* **Objective**
Lay out the items below as a Markdown table with the columns "Row" and "Line", numbering each row. Begin at the first line of the items, stop after the line that has "Géza Imre, Krisztián Kulcsár [526, 170]", and leave out blank lines.

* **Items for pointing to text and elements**
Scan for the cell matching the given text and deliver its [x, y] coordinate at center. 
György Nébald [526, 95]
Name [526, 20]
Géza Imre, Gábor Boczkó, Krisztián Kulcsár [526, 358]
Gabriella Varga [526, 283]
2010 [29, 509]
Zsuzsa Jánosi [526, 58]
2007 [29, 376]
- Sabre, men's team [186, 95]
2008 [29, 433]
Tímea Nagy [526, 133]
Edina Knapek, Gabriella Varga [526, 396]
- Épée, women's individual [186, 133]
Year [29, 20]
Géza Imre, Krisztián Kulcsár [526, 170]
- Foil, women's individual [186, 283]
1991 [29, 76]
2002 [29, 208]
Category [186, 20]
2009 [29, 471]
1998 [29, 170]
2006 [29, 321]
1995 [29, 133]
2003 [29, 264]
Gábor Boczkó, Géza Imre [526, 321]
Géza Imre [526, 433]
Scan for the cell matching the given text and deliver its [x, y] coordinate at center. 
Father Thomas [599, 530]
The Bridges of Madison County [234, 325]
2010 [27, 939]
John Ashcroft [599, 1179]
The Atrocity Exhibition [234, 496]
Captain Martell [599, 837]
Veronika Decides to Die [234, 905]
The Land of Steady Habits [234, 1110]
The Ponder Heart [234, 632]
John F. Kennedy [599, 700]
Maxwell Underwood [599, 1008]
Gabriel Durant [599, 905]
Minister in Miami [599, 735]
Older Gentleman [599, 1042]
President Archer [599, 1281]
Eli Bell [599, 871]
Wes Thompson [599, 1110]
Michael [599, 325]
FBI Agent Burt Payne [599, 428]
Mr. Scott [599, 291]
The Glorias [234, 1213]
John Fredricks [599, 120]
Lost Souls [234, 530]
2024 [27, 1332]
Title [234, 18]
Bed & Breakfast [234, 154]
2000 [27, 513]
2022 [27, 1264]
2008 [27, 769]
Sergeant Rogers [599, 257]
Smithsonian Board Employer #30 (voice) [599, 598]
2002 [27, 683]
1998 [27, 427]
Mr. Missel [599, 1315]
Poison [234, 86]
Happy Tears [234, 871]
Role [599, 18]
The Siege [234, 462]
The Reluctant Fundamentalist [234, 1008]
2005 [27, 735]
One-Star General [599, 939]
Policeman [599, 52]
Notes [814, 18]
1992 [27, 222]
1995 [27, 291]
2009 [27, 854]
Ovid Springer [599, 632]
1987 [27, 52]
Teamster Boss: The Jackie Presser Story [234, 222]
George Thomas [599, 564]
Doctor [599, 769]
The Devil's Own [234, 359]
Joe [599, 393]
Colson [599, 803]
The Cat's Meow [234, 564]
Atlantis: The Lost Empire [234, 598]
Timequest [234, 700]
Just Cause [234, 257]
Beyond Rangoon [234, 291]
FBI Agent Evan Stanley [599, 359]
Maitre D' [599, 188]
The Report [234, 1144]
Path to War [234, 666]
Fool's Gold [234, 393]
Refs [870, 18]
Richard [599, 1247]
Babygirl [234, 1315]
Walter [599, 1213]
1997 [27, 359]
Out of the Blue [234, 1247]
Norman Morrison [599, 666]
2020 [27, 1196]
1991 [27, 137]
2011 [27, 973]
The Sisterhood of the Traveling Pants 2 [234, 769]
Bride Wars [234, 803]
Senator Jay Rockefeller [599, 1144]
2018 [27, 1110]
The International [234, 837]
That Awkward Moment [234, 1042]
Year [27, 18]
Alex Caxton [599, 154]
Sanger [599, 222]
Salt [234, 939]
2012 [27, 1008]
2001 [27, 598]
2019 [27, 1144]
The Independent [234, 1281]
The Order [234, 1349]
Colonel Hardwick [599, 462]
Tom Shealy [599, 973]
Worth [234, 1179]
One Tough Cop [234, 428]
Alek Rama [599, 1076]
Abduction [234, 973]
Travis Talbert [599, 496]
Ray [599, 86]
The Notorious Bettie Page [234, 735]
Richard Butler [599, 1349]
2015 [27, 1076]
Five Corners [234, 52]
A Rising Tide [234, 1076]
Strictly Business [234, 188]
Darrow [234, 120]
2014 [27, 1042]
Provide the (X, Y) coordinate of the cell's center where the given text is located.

* **Result below**
| Row | Line |
|---|---|
| 1 | Scan for the cell matching the given text and deliver its [x, y] coordinate at center.  |
| 2 | György Nébald [526, 95] |
| 3 | Name [526, 20] |
| 4 | Géza Imre, Gábor Boczkó, Krisztián Kulcsár [526, 358] |
| 5 | Gabriella Varga [526, 283] |
| 6 | 2010 [29, 509] |
| 7 | Zsuzsa Jánosi [526, 58] |
| 8 | 2007 [29, 376] |
| 9 | - Sabre, men's team [186, 95] |
| 10 | 2008 [29, 433] |
| 11 | Tímea Nagy [526, 133] |
| 12 | Edina Knapek, Gabriella Varga [526, 396] |
| 13 | - Épée, women's individual [186, 133] |
| 14 | Year [29, 20] |
| 15 | Géza Imre, Krisztián Kulcsár [526, 170] |